_GOAL OF THE EXERCISE_
Please return only the lines from the one with "(295, 337) = (338, 266): brown" through the final line of the data, unchanged, with pictures omitted.

[Scene change data]
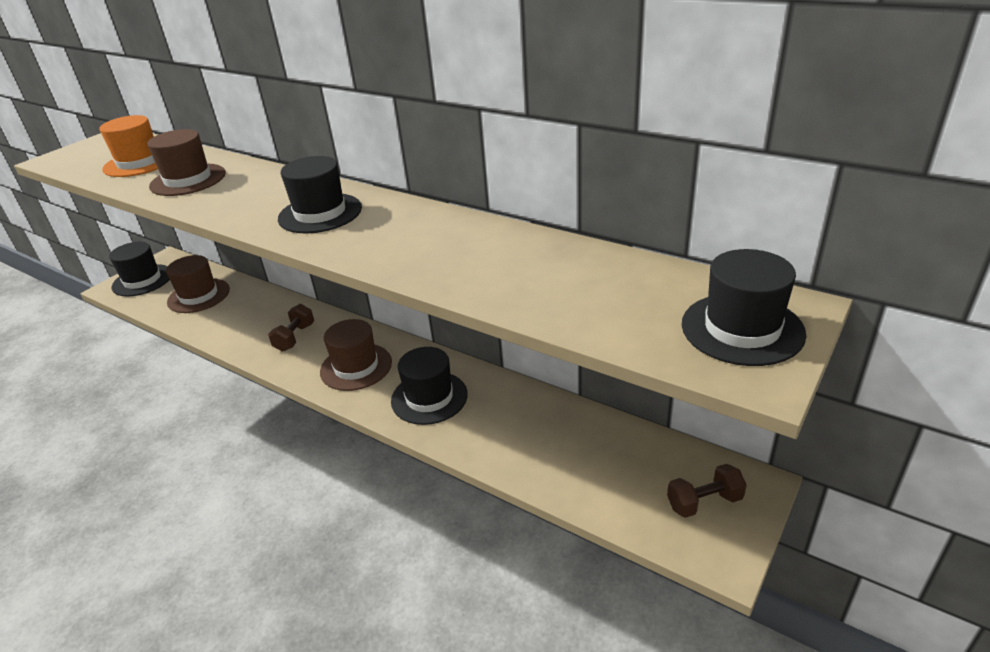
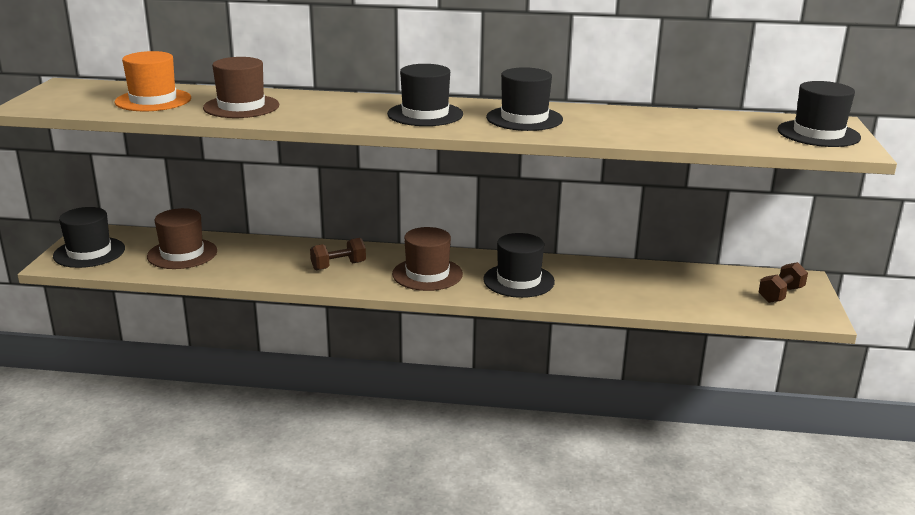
camera: 30 degrees left, 10 degrees down
(295, 337) = (338, 266): brown dumbbell -> brown dumbbell turned 75 degrees clockwise
(405, 235) = (524, 118): none -> black hat

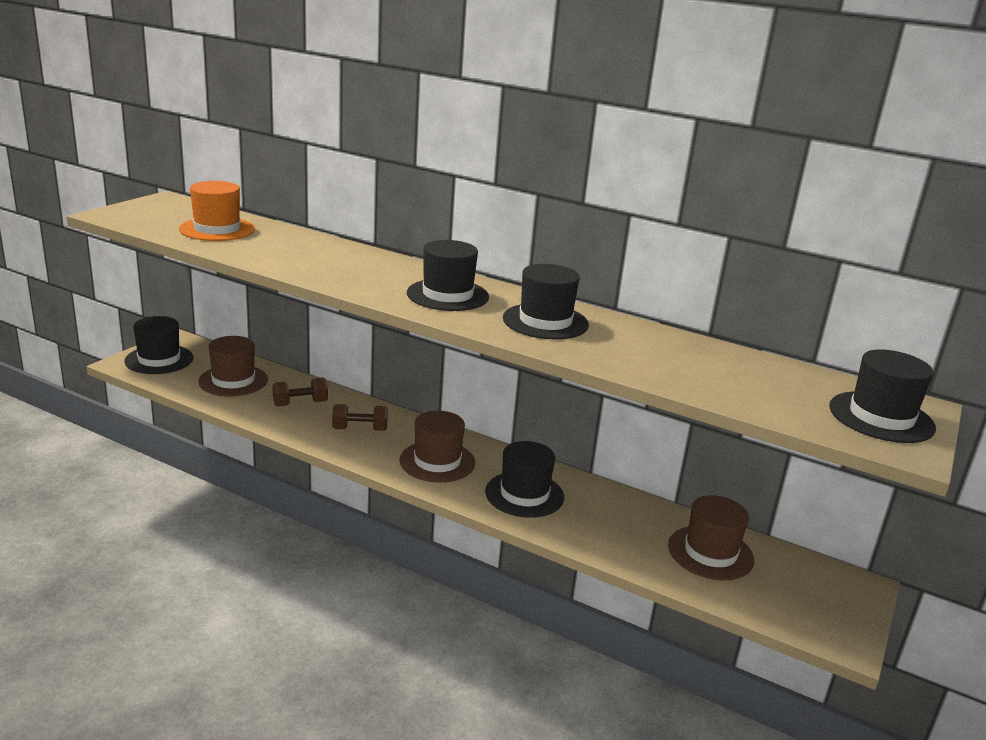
camera: 20 degrees right, 0 degrees up
(241, 107) = (284, 251): brown hat -> brown hat (710, 553)
(781, 294) = (817, 597): brown dumbbell -> brown dumbbell (300, 404)

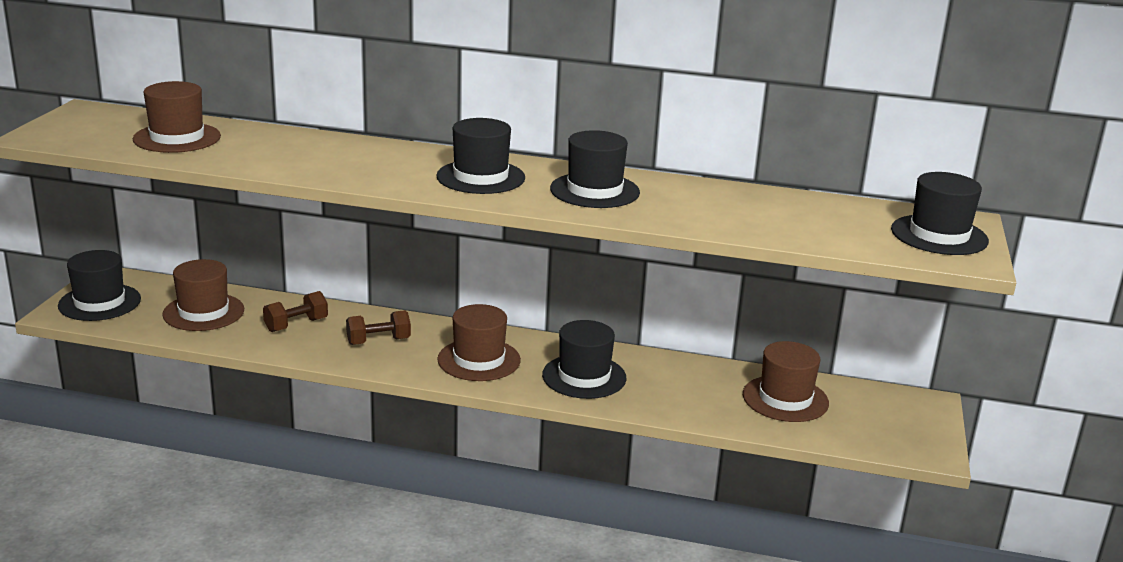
camera: 15 degrees left, 0 degrees up
(217, 229) = (177, 138): orange hat -> brown hat

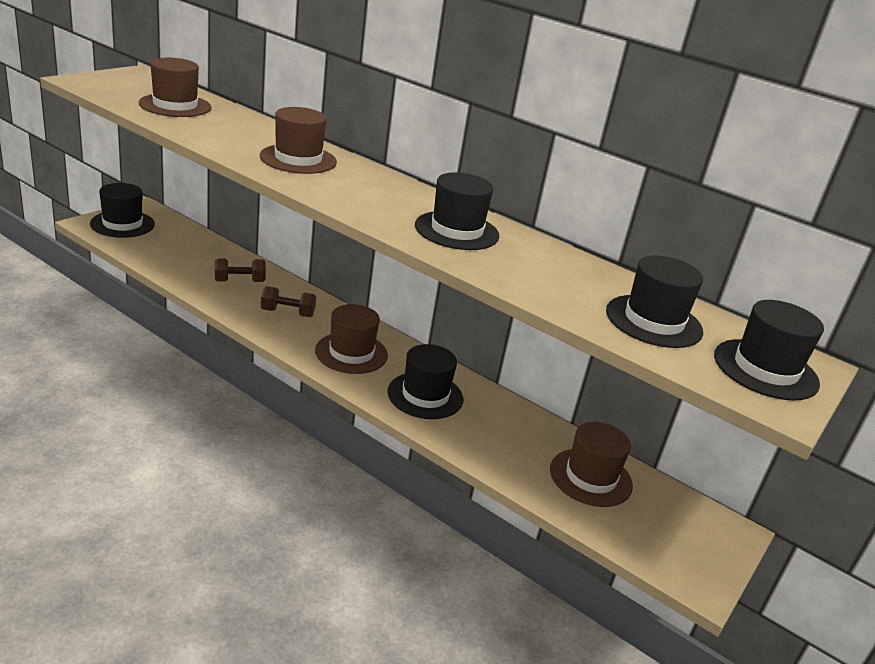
camera: 20 degrees right, 5 degrees up
(203, 312) = (184, 252): brown hat -> brown hat (298, 159)
(480, 177) = (370, 193): black hat -> black hat (653, 321)

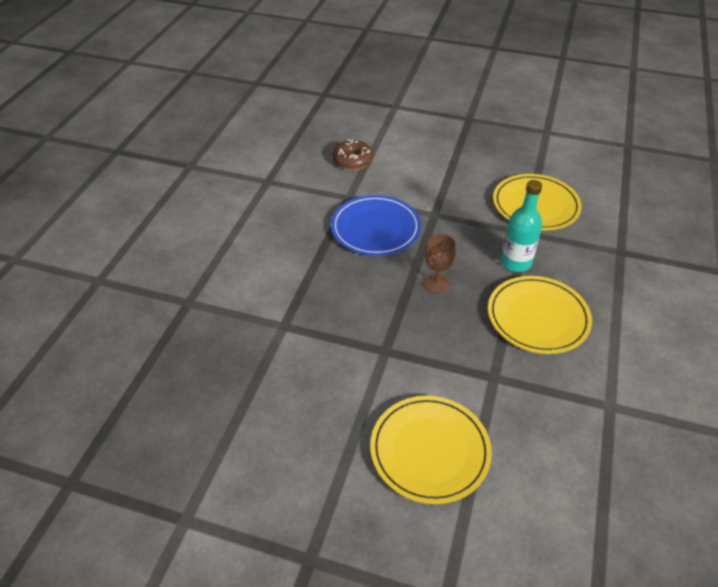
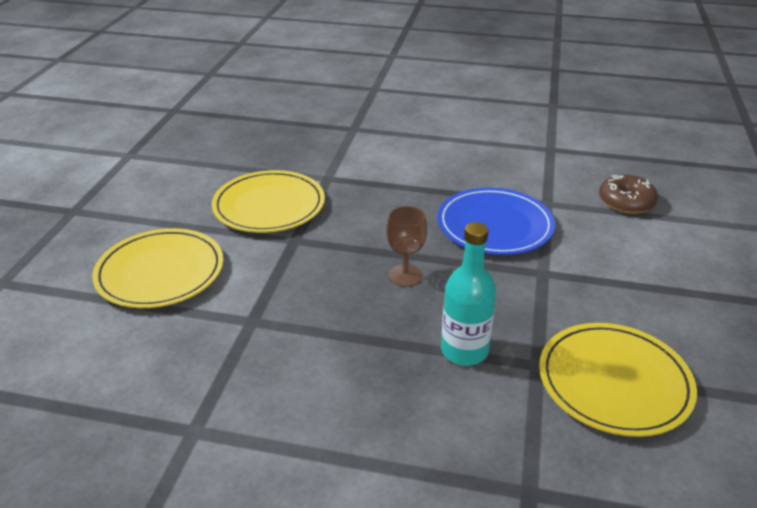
camera: 85 degrees right, 10 degrees down
(538, 317) = (354, 367): yellow plate -> yellow plate (269, 206)

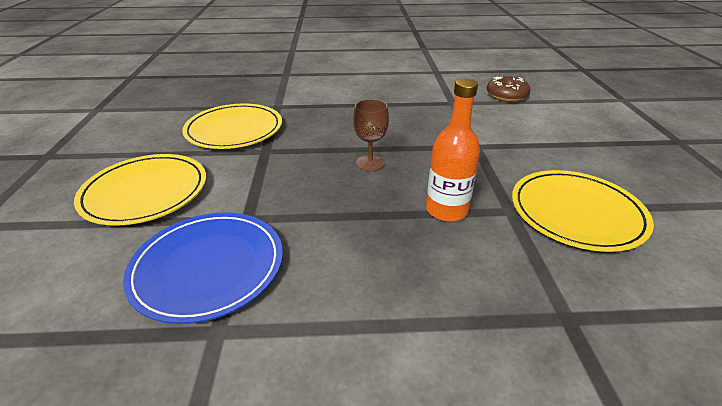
camera: 15 degrees left, 0 degrees up
(464, 351) = (446, 210): turquoise bottle -> orange bottle
(494, 225) = (423, 121): blue plate -> blue plate (208, 267)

_SOLUTION TO THIS PROBLEM_
(295, 337) = (338, 266): brown dumbbell -> brown dumbbell turned 75 degrees clockwise
(405, 235) = (524, 118): none -> black hat

camera: 20 degrees right, 0 degrees up
(241, 107) = (284, 251): brown hat -> brown hat (710, 553)
(781, 294) = (817, 597): brown dumbbell -> brown dumbbell (300, 404)

camera: 15 degrees left, 0 degrees up
(217, 229) = (177, 138): orange hat -> brown hat

camera: 20 degrees right, 5 degrees up
(203, 312) = (184, 252): brown hat -> brown hat (298, 159)
(480, 177) = (370, 193): black hat -> black hat (653, 321)

camera: 85 degrees right, 10 degrees down
(538, 317) = (354, 367): yellow plate -> yellow plate (269, 206)

camera: 15 degrees left, 0 degrees up
(464, 351) = (446, 210): turquoise bottle -> orange bottle
(494, 225) = (423, 121): blue plate -> blue plate (208, 267)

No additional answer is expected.